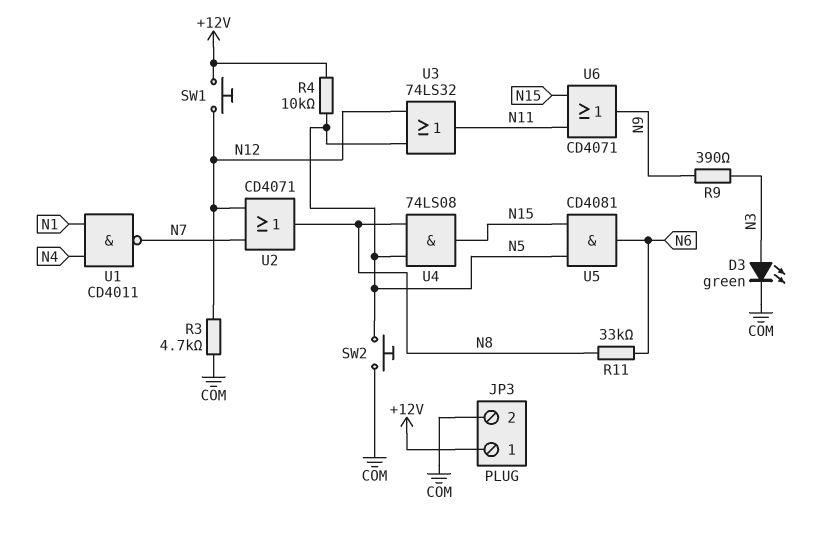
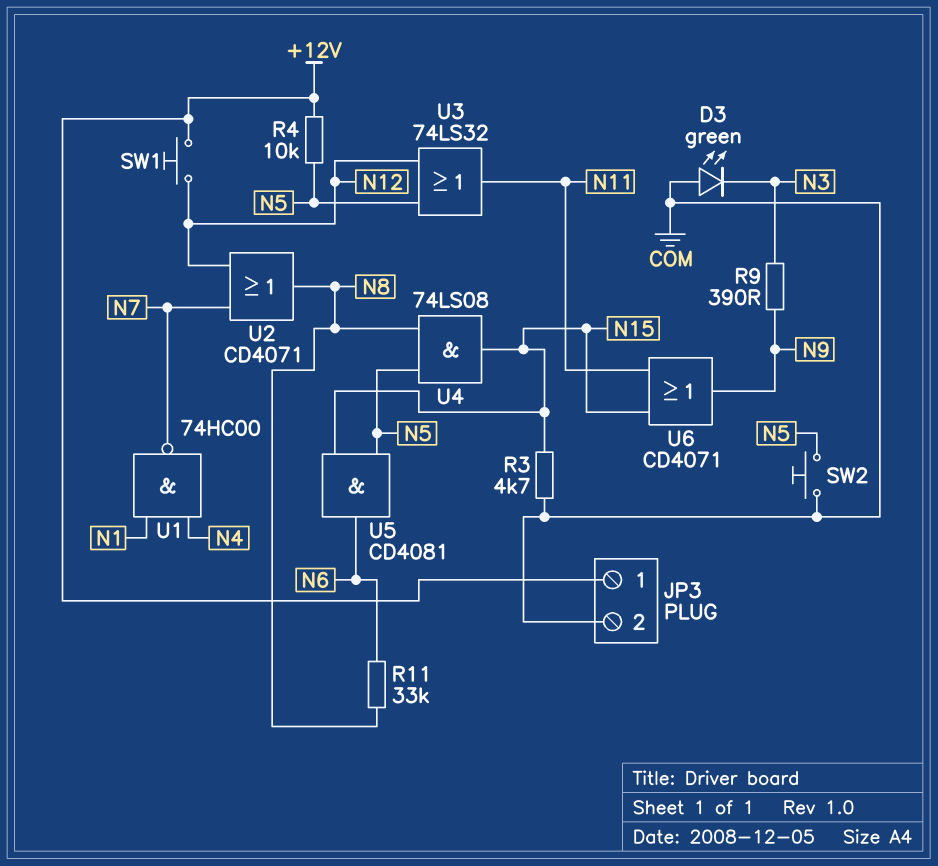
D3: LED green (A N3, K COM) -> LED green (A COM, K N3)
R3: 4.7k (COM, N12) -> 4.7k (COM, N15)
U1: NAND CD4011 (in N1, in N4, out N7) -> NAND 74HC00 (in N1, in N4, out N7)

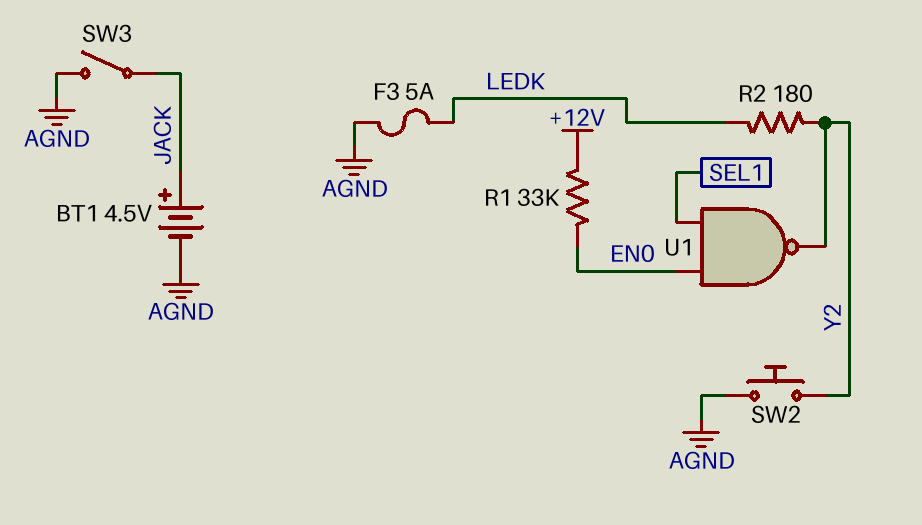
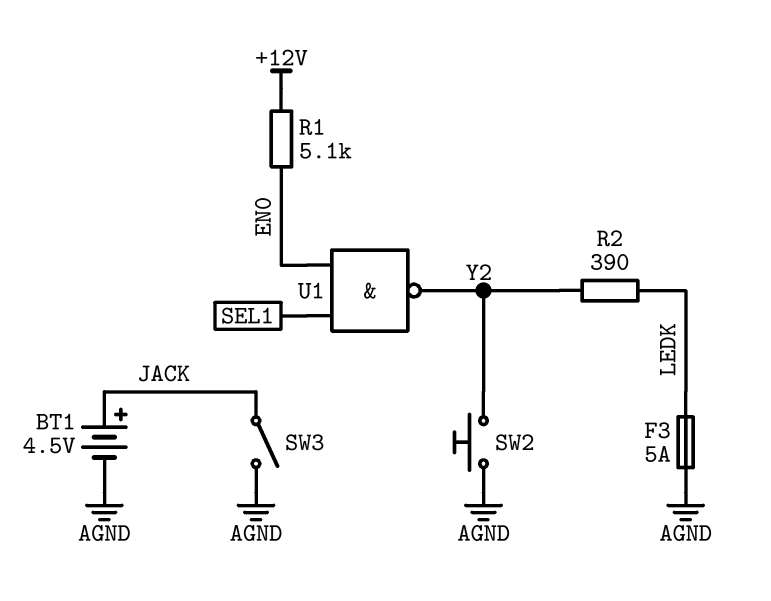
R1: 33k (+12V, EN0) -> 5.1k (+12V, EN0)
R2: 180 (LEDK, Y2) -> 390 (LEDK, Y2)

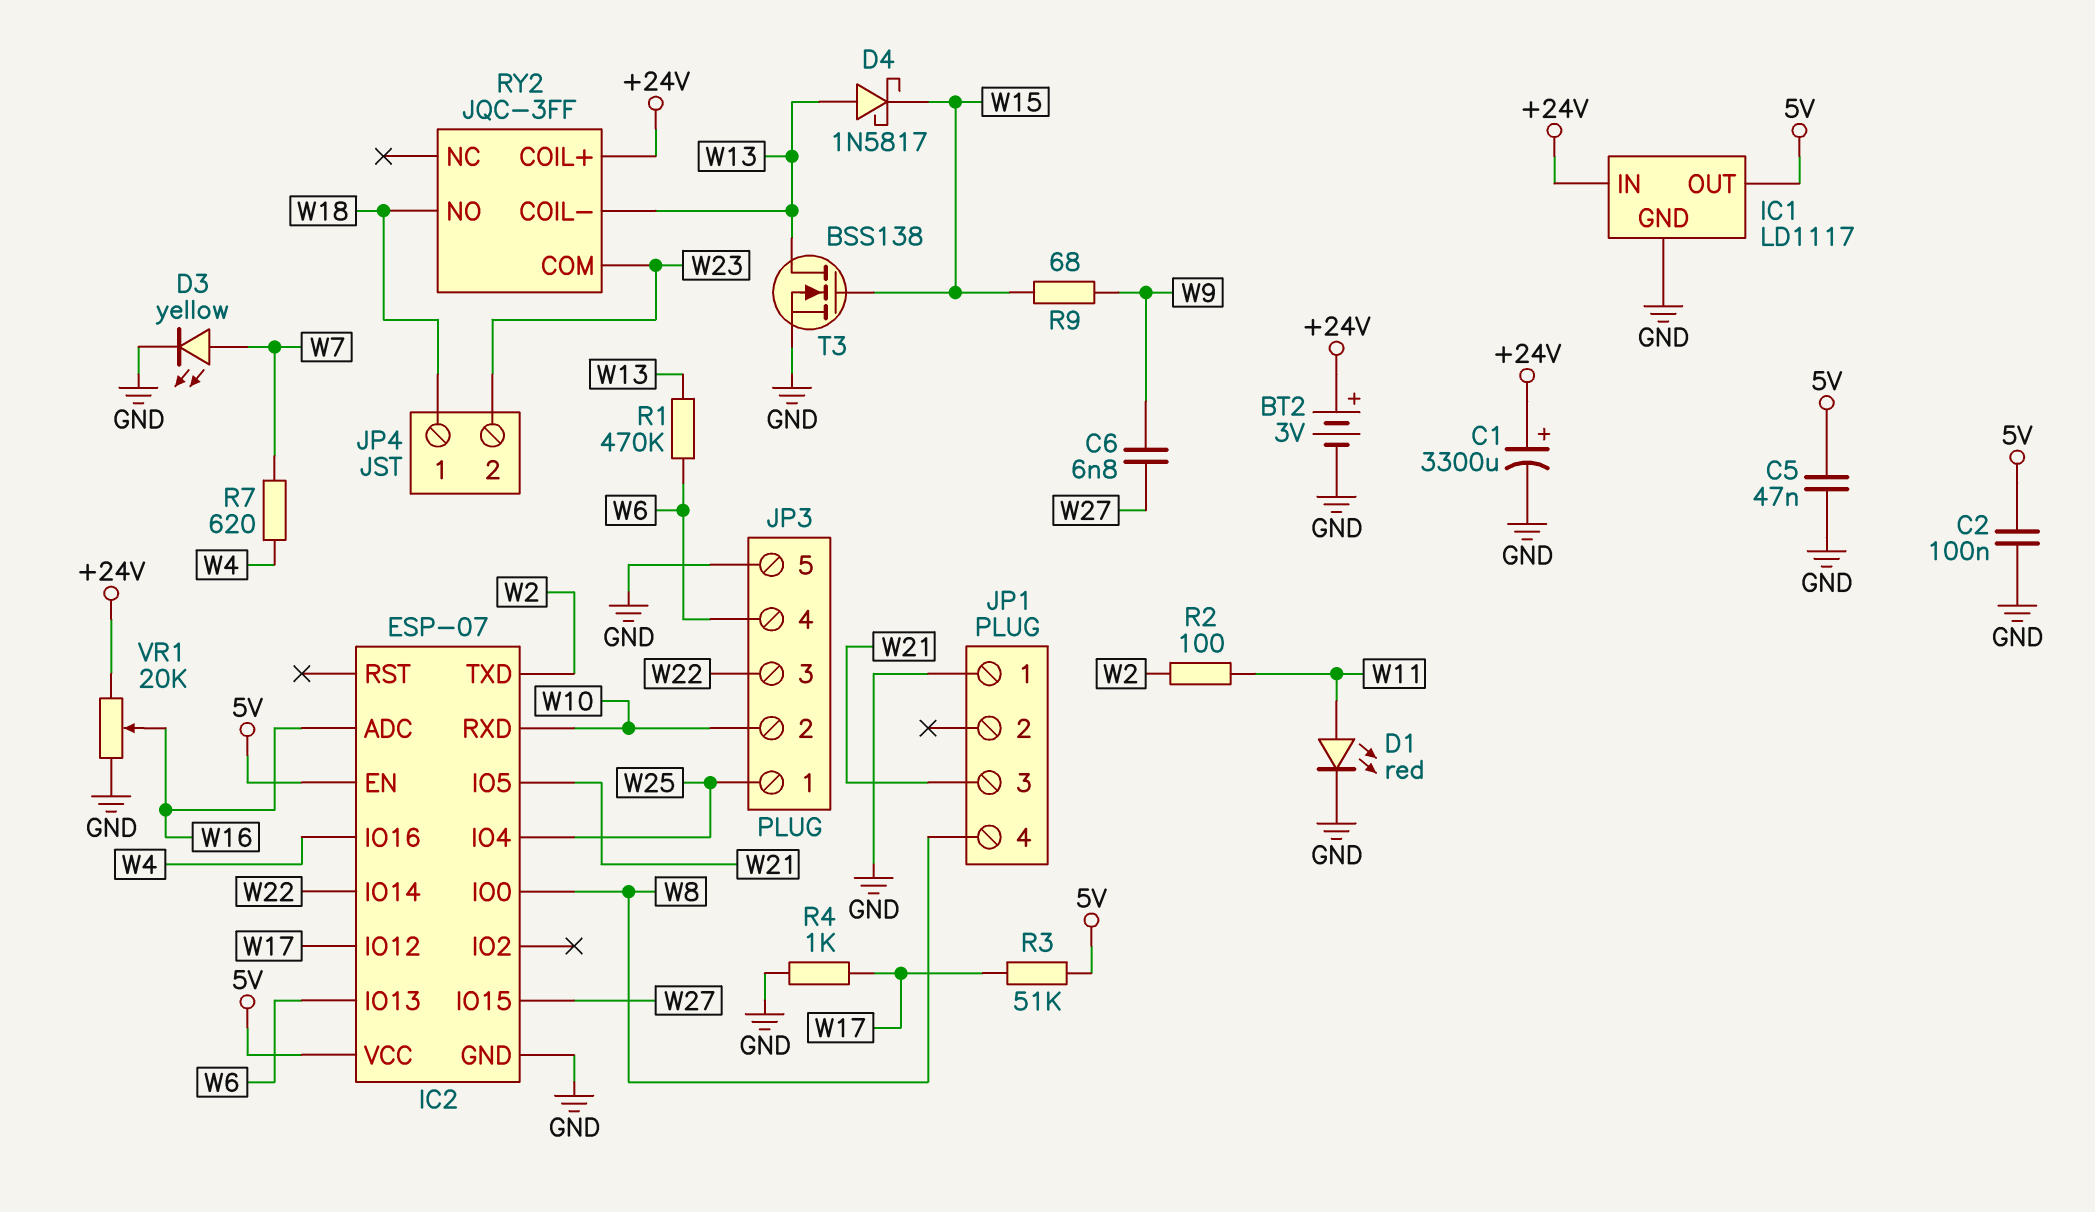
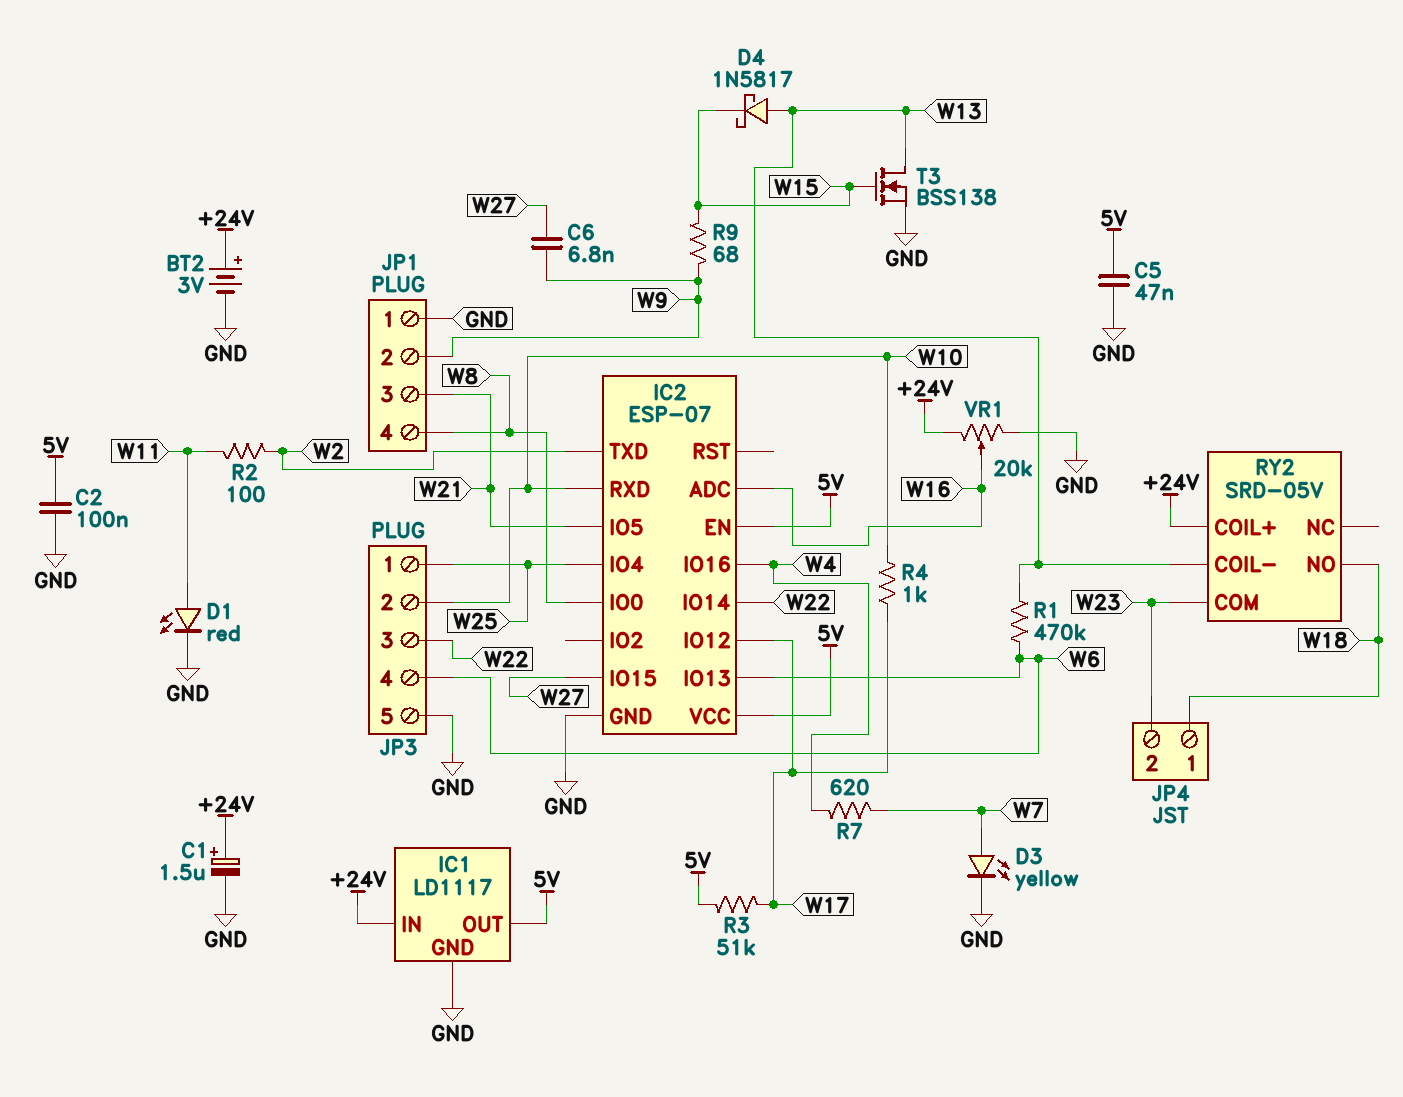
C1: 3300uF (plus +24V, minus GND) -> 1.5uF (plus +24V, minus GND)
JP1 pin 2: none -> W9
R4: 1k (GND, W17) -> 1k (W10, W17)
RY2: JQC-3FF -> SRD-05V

•••

• [Directions]: With all pictures excluded, output exactly the lines from the one containing "U1: NAND CD4011" through the final line of the entries, inclusive.

• [Answer section]:
U1: NAND CD4011 (in N1, in N4, out N7) -> NAND 74HC00 (in N1, in N4, out N7)

R1: 33k (+12V, EN0) -> 5.1k (+12V, EN0)
R2: 180 (LEDK, Y2) -> 390 (LEDK, Y2)

C1: 3300uF (plus +24V, minus GND) -> 1.5uF (plus +24V, minus GND)
JP1 pin 2: none -> W9
R4: 1k (GND, W17) -> 1k (W10, W17)
RY2: JQC-3FF -> SRD-05V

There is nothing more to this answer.